- What you have to do
Return the data in full, exactly as it was written.

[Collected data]
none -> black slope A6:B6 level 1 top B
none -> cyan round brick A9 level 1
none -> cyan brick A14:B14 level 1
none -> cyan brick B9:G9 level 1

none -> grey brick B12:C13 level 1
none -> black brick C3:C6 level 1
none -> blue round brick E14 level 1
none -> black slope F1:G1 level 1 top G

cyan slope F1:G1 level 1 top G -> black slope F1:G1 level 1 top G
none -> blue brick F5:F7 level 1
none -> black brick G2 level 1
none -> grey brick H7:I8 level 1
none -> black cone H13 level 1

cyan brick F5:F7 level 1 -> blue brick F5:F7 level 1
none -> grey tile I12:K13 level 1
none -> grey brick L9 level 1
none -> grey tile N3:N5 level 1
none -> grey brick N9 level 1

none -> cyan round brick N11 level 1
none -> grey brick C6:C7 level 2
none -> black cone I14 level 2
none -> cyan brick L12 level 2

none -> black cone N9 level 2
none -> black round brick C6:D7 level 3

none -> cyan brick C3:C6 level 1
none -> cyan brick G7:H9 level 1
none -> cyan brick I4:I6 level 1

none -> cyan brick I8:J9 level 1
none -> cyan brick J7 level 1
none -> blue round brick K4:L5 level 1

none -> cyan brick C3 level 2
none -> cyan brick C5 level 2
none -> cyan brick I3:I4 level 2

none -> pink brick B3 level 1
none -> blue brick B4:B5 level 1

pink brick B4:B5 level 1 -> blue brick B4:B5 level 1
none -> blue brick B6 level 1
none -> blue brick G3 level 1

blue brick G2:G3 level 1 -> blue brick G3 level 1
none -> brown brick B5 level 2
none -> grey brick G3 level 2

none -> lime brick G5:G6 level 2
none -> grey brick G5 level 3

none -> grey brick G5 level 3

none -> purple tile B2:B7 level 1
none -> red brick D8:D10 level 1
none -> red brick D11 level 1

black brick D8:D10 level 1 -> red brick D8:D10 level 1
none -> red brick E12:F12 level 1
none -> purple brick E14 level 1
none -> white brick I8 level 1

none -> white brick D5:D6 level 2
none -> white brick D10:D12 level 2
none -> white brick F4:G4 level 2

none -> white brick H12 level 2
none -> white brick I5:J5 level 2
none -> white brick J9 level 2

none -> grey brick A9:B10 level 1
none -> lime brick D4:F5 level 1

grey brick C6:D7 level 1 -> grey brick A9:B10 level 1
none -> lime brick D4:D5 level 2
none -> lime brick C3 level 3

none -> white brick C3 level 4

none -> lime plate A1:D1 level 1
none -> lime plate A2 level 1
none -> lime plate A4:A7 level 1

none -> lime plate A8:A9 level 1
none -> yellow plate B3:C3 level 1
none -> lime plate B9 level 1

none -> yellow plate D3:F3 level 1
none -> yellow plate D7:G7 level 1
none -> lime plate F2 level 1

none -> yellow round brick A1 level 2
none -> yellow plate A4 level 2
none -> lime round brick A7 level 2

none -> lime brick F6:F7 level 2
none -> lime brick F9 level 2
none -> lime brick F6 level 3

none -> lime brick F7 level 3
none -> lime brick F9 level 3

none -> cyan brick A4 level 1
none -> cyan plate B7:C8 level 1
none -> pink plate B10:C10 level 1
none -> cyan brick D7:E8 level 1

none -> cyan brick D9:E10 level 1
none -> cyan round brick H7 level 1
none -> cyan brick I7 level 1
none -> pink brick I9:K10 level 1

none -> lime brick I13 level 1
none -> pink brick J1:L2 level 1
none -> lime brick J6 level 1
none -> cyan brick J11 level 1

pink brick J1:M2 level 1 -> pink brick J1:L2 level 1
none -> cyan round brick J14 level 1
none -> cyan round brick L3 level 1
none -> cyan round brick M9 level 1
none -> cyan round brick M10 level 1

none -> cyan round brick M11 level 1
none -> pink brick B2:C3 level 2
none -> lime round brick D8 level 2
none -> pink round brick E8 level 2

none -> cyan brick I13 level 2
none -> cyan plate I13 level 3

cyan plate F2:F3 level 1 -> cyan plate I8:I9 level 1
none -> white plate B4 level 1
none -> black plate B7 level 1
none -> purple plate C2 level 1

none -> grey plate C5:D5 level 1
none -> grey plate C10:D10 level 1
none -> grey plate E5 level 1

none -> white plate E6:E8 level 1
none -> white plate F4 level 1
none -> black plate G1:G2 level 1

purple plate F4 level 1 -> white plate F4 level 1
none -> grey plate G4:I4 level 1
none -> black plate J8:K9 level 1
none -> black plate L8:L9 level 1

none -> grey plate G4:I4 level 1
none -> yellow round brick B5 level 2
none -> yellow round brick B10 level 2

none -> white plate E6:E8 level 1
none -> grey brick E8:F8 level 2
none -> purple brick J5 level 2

- Written answer
none -> black slope A6:B6 level 1 top B
none -> cyan round brick A9 level 1
none -> cyan brick A14:B14 level 1
none -> cyan brick B9:G9 level 1

none -> grey brick B12:C13 level 1
none -> black brick C3:C6 level 1
none -> blue round brick E14 level 1
none -> black slope F1:G1 level 1 top G

cyan slope F1:G1 level 1 top G -> black slope F1:G1 level 1 top G
none -> blue brick F5:F7 level 1
none -> black brick G2 level 1
none -> grey brick H7:I8 level 1
none -> black cone H13 level 1

cyan brick F5:F7 level 1 -> blue brick F5:F7 level 1
none -> grey tile I12:K13 level 1
none -> grey brick L9 level 1
none -> grey tile N3:N5 level 1
none -> grey brick N9 level 1

none -> cyan round brick N11 level 1
none -> grey brick C6:C7 level 2
none -> black cone I14 level 2
none -> cyan brick L12 level 2

none -> black cone N9 level 2
none -> black round brick C6:D7 level 3

none -> cyan brick C3:C6 level 1
none -> cyan brick G7:H9 level 1
none -> cyan brick I4:I6 level 1

none -> cyan brick I8:J9 level 1
none -> cyan brick J7 level 1
none -> blue round brick K4:L5 level 1

none -> cyan brick C3 level 2
none -> cyan brick C5 level 2
none -> cyan brick I3:I4 level 2

none -> pink brick B3 level 1
none -> blue brick B4:B5 level 1

pink brick B4:B5 level 1 -> blue brick B4:B5 level 1
none -> blue brick B6 level 1
none -> blue brick G3 level 1

blue brick G2:G3 level 1 -> blue brick G3 level 1
none -> brown brick B5 level 2
none -> grey brick G3 level 2

none -> lime brick G5:G6 level 2
none -> grey brick G5 level 3

none -> grey brick G5 level 3

none -> purple tile B2:B7 level 1
none -> red brick D8:D10 level 1
none -> red brick D11 level 1

black brick D8:D10 level 1 -> red brick D8:D10 level 1
none -> red brick E12:F12 level 1
none -> purple brick E14 level 1
none -> white brick I8 level 1

none -> white brick D5:D6 level 2
none -> white brick D10:D12 level 2
none -> white brick F4:G4 level 2

none -> white brick H12 level 2
none -> white brick I5:J5 level 2
none -> white brick J9 level 2

none -> grey brick A9:B10 level 1
none -> lime brick D4:F5 level 1

grey brick C6:D7 level 1 -> grey brick A9:B10 level 1
none -> lime brick D4:D5 level 2
none -> lime brick C3 level 3

none -> white brick C3 level 4

none -> lime plate A1:D1 level 1
none -> lime plate A2 level 1
none -> lime plate A4:A7 level 1

none -> lime plate A8:A9 level 1
none -> yellow plate B3:C3 level 1
none -> lime plate B9 level 1

none -> yellow plate D3:F3 level 1
none -> yellow plate D7:G7 level 1
none -> lime plate F2 level 1

none -> yellow round brick A1 level 2
none -> yellow plate A4 level 2
none -> lime round brick A7 level 2

none -> lime brick F6:F7 level 2
none -> lime brick F9 level 2
none -> lime brick F6 level 3

none -> lime brick F7 level 3
none -> lime brick F9 level 3

none -> cyan brick A4 level 1
none -> cyan plate B7:C8 level 1
none -> pink plate B10:C10 level 1
none -> cyan brick D7:E8 level 1

none -> cyan brick D9:E10 level 1
none -> cyan round brick H7 level 1
none -> cyan brick I7 level 1
none -> pink brick I9:K10 level 1

none -> lime brick I13 level 1
none -> pink brick J1:L2 level 1
none -> lime brick J6 level 1
none -> cyan brick J11 level 1

pink brick J1:M2 level 1 -> pink brick J1:L2 level 1
none -> cyan round brick J14 level 1
none -> cyan round brick L3 level 1
none -> cyan round brick M9 level 1
none -> cyan round brick M10 level 1

none -> cyan round brick M11 level 1
none -> pink brick B2:C3 level 2
none -> lime round brick D8 level 2
none -> pink round brick E8 level 2

none -> cyan brick I13 level 2
none -> cyan plate I13 level 3

cyan plate F2:F3 level 1 -> cyan plate I8:I9 level 1
none -> white plate B4 level 1
none -> black plate B7 level 1
none -> purple plate C2 level 1

none -> grey plate C5:D5 level 1
none -> grey plate C10:D10 level 1
none -> grey plate E5 level 1

none -> white plate E6:E8 level 1
none -> white plate F4 level 1
none -> black plate G1:G2 level 1

purple plate F4 level 1 -> white plate F4 level 1
none -> grey plate G4:I4 level 1
none -> black plate J8:K9 level 1
none -> black plate L8:L9 level 1

none -> grey plate G4:I4 level 1
none -> yellow round brick B5 level 2
none -> yellow round brick B10 level 2

none -> white plate E6:E8 level 1
none -> grey brick E8:F8 level 2
none -> purple brick J5 level 2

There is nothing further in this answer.